BEGIN

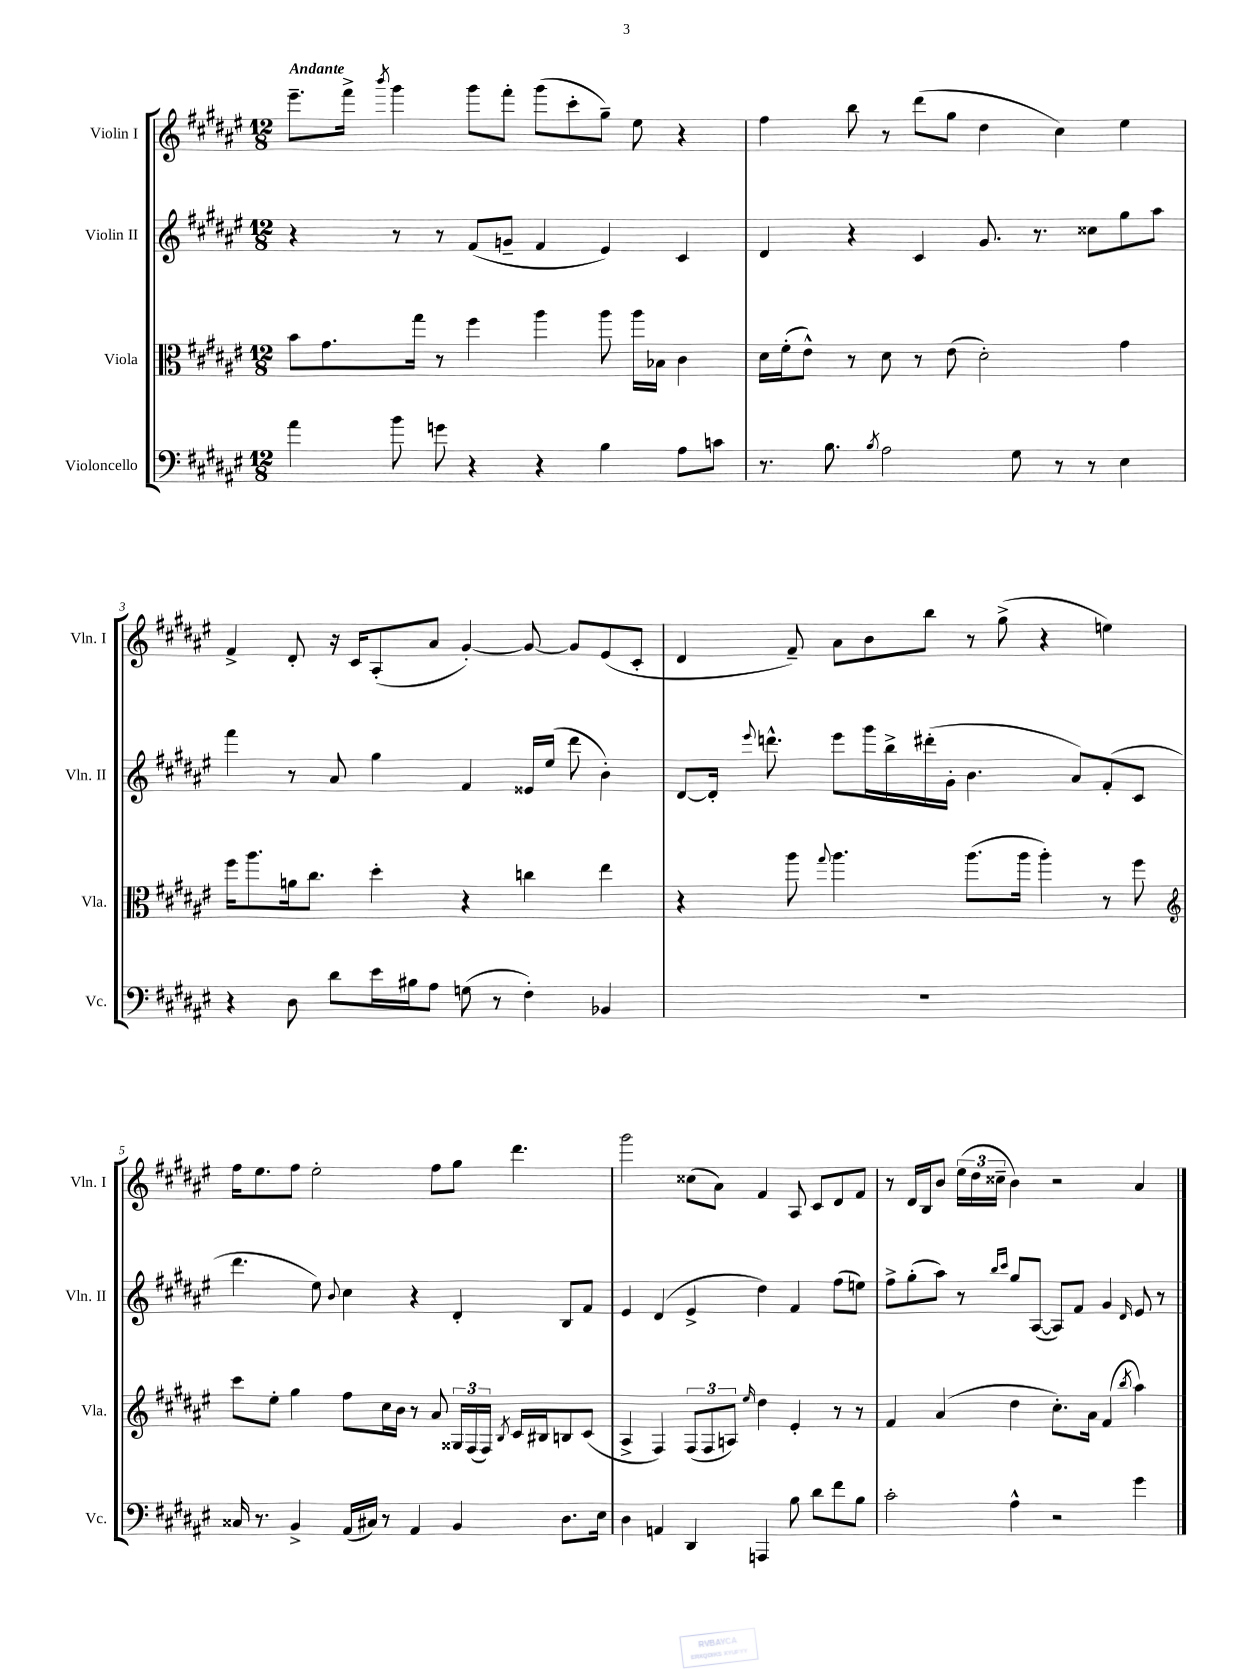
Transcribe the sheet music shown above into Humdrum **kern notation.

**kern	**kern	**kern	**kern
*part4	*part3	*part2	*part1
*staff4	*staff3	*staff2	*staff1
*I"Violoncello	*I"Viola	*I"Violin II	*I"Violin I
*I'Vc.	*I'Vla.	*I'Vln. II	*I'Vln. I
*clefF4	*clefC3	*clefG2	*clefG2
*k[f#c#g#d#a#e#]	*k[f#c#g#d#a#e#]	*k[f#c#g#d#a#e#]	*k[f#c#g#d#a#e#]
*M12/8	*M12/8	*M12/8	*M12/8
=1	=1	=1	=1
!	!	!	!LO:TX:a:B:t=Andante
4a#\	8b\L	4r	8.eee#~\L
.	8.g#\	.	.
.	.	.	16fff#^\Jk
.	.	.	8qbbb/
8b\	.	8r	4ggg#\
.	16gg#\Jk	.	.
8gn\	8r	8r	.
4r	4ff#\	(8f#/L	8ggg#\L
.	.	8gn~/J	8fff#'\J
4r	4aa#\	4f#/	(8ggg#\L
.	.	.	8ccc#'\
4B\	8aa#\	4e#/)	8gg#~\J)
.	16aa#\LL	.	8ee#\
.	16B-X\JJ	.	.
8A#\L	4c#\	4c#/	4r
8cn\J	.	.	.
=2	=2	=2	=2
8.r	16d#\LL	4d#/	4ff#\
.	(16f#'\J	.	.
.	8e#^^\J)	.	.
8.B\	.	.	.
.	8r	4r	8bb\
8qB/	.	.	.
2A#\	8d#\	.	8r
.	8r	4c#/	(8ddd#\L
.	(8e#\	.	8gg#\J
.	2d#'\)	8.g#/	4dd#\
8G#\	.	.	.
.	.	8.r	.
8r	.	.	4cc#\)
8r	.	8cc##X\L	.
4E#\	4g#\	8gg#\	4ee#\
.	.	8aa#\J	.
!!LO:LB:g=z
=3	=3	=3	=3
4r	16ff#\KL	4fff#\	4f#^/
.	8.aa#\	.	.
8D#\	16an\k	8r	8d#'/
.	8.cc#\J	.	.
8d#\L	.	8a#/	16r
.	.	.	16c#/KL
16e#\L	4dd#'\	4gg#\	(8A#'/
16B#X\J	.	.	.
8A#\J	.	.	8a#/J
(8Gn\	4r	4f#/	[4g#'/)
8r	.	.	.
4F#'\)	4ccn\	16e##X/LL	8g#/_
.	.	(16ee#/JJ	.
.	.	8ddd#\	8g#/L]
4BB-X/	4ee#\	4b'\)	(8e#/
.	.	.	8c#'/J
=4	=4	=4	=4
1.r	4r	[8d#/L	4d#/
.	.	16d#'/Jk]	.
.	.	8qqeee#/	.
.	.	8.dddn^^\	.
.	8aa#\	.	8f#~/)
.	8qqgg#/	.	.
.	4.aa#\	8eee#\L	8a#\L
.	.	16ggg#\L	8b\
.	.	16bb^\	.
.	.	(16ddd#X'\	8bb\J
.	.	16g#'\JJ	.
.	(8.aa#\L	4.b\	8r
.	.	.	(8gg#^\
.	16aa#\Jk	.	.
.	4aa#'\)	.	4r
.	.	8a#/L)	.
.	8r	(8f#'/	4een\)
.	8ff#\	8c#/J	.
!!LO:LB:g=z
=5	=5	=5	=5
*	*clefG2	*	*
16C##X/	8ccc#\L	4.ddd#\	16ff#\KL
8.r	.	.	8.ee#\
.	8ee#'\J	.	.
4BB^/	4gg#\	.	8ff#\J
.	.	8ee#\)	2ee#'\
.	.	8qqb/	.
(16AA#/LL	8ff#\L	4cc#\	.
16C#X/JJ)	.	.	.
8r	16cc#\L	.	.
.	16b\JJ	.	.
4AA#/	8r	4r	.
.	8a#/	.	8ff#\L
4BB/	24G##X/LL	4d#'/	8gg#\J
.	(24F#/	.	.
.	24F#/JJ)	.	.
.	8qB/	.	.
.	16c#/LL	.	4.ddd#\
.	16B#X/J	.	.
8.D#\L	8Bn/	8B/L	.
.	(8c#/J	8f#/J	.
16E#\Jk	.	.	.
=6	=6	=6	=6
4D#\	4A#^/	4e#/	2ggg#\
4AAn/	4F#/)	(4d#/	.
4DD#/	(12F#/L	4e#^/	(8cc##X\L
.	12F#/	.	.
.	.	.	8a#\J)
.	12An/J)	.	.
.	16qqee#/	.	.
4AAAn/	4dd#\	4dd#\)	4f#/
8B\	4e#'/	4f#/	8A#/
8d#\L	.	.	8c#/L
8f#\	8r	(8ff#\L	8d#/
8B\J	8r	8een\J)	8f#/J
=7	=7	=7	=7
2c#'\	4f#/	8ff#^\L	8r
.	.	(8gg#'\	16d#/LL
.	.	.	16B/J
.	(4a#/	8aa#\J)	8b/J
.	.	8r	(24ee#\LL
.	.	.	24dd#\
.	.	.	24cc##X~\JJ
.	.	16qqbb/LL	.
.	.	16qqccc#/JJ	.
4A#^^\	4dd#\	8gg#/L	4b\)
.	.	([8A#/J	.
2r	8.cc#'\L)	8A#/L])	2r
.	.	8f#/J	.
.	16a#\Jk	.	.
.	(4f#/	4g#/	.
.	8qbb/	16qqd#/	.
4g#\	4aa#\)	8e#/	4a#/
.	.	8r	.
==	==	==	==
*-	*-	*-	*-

END
BEGIN

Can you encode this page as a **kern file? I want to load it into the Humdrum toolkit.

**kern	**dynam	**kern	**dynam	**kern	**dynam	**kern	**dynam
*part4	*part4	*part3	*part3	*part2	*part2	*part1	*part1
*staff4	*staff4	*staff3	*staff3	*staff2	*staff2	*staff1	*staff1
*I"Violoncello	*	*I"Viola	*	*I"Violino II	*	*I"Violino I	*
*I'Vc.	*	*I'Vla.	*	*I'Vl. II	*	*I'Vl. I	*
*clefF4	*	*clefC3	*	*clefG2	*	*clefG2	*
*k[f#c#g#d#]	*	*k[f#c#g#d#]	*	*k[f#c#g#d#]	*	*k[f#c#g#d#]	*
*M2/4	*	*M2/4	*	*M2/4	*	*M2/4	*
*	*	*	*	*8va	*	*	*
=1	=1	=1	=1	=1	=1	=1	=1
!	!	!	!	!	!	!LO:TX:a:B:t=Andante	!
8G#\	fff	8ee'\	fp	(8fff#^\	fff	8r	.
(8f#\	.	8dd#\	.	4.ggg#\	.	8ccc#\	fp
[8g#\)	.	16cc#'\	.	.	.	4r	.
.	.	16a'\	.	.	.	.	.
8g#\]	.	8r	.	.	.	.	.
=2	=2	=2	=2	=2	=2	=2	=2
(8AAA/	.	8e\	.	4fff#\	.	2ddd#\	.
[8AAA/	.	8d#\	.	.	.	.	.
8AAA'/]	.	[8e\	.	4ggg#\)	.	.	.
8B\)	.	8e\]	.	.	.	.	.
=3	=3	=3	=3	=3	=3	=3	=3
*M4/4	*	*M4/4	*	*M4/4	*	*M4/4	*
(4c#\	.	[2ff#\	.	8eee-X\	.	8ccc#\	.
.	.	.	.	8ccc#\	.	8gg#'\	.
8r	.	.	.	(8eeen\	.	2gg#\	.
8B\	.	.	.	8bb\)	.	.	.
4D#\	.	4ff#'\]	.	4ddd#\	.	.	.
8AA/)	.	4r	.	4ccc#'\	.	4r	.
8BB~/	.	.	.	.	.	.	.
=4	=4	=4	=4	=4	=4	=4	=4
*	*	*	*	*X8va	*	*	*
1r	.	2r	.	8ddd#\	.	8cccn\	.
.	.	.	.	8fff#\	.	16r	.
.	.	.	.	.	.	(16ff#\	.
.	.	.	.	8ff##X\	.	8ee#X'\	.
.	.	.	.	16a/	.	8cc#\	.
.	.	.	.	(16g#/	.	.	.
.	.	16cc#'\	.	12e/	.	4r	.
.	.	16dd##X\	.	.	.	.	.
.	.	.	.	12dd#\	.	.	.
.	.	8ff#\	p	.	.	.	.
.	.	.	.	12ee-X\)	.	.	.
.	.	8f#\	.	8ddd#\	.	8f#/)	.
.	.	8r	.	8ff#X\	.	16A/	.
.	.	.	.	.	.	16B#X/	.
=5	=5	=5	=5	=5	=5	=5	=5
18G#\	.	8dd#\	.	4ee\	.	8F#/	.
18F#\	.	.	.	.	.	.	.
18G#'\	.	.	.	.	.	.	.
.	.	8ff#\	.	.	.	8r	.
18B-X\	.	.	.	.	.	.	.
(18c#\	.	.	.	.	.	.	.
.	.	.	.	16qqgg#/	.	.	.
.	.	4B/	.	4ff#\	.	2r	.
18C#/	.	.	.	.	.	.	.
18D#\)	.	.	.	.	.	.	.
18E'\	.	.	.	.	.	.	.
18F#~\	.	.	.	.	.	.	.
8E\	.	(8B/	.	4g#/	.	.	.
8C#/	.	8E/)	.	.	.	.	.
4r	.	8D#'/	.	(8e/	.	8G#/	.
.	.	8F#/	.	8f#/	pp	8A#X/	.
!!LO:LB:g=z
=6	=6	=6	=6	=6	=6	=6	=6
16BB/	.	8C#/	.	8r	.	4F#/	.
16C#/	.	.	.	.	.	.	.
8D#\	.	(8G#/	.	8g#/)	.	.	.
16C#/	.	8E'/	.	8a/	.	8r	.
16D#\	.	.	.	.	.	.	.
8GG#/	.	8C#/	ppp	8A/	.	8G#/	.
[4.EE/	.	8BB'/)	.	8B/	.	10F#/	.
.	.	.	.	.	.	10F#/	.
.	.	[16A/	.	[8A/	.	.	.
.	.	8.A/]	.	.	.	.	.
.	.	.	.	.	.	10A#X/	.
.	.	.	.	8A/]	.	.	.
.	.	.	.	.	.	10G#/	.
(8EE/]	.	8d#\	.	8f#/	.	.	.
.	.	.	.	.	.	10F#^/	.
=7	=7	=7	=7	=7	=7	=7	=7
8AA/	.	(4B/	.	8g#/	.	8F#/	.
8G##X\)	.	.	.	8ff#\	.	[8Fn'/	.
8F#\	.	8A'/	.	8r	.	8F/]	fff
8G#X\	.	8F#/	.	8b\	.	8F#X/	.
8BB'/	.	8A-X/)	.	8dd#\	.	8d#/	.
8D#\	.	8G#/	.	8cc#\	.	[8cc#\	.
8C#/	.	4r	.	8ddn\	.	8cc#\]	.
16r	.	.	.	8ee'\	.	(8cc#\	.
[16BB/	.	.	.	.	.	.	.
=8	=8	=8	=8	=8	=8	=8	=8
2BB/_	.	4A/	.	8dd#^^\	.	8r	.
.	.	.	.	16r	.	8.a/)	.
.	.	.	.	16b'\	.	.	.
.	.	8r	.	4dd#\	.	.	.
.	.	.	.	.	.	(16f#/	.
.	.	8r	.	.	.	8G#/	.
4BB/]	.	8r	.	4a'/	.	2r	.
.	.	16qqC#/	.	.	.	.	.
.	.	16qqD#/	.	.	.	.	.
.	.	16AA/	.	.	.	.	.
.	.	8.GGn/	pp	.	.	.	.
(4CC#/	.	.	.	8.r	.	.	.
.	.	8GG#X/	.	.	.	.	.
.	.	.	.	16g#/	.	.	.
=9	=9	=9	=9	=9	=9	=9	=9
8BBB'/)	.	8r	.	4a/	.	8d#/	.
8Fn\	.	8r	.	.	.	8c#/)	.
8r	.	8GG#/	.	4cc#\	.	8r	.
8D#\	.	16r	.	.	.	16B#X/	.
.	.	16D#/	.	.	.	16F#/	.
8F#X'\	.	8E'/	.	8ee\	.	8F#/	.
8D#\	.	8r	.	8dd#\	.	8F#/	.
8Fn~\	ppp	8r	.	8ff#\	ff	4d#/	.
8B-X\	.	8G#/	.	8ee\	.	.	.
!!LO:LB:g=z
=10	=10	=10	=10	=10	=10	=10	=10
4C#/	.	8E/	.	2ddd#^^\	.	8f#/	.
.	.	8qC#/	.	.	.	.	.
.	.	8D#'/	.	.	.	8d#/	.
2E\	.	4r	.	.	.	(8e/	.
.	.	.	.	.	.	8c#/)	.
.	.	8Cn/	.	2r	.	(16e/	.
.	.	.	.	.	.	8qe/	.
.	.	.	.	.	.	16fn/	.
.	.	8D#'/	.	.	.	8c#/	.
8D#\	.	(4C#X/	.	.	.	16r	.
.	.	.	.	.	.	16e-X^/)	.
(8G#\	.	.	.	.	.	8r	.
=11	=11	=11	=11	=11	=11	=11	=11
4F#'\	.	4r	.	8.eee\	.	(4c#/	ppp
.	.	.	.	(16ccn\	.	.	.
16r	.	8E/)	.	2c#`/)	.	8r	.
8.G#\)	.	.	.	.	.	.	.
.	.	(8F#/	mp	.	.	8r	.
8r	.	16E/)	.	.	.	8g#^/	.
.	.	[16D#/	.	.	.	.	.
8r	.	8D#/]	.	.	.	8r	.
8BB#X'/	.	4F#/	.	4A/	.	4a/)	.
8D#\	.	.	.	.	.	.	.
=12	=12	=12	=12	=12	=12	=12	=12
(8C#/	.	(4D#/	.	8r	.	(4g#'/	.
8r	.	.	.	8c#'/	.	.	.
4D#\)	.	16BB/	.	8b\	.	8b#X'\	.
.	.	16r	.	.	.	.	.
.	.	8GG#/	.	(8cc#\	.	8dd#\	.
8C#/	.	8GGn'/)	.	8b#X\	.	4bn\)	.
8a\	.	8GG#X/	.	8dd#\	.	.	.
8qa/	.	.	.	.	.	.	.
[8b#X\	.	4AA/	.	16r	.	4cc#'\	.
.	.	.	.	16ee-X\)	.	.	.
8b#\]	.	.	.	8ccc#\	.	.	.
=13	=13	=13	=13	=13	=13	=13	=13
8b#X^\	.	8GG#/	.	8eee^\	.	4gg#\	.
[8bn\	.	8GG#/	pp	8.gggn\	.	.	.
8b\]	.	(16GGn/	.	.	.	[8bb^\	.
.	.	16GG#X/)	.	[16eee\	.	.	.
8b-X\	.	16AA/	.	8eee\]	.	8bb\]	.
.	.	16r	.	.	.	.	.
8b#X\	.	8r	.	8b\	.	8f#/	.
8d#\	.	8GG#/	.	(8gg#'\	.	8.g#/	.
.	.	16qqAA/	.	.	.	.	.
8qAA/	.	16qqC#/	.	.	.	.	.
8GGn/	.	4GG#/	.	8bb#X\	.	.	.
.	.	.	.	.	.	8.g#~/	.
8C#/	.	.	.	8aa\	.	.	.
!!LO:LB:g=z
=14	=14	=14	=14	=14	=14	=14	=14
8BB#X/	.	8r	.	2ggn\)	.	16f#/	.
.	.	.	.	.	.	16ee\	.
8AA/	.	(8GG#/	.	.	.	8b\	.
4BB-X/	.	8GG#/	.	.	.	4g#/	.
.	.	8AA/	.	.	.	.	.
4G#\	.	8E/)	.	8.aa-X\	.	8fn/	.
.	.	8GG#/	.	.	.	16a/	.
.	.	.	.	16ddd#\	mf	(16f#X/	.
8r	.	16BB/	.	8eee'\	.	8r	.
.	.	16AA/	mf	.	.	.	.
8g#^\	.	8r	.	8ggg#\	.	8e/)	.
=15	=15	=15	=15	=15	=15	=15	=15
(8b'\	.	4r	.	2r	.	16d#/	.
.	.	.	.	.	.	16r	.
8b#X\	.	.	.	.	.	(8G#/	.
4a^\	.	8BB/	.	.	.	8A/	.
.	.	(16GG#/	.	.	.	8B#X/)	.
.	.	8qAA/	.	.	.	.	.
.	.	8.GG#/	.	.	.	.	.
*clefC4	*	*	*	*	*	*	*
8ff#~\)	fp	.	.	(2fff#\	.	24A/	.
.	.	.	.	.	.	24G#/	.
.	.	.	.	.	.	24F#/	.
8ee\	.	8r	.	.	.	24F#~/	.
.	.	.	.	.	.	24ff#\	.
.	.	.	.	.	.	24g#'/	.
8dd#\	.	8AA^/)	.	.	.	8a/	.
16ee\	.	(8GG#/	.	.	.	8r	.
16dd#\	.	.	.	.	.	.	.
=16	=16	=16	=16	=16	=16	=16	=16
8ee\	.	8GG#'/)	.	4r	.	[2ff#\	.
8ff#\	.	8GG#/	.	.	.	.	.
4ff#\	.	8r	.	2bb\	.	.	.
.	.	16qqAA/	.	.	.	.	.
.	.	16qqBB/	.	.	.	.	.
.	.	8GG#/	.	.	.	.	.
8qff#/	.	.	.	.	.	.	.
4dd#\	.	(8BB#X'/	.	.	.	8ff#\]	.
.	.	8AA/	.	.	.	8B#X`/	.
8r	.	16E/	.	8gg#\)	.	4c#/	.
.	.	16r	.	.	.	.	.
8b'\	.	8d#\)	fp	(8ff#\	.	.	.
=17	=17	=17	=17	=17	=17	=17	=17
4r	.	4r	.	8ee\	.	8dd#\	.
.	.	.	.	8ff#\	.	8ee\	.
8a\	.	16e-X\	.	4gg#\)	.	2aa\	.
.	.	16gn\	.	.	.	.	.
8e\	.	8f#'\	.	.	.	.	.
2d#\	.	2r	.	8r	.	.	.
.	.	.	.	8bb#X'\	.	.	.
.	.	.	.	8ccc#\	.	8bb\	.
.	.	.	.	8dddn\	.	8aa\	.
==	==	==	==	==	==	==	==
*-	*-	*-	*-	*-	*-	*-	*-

END

▸ Task requirements
Gather every line from the rows above that contains the string "Violoncello", and copy each one out. Only matches with the same capitalization count.

▸ Result of this task
*I"Violoncello	*I"Viola	*I"Violin II	*I"Violin I
*I"Violoncello	*	*I"Viola	*	*I"Violino II	*	*I"Violino I	*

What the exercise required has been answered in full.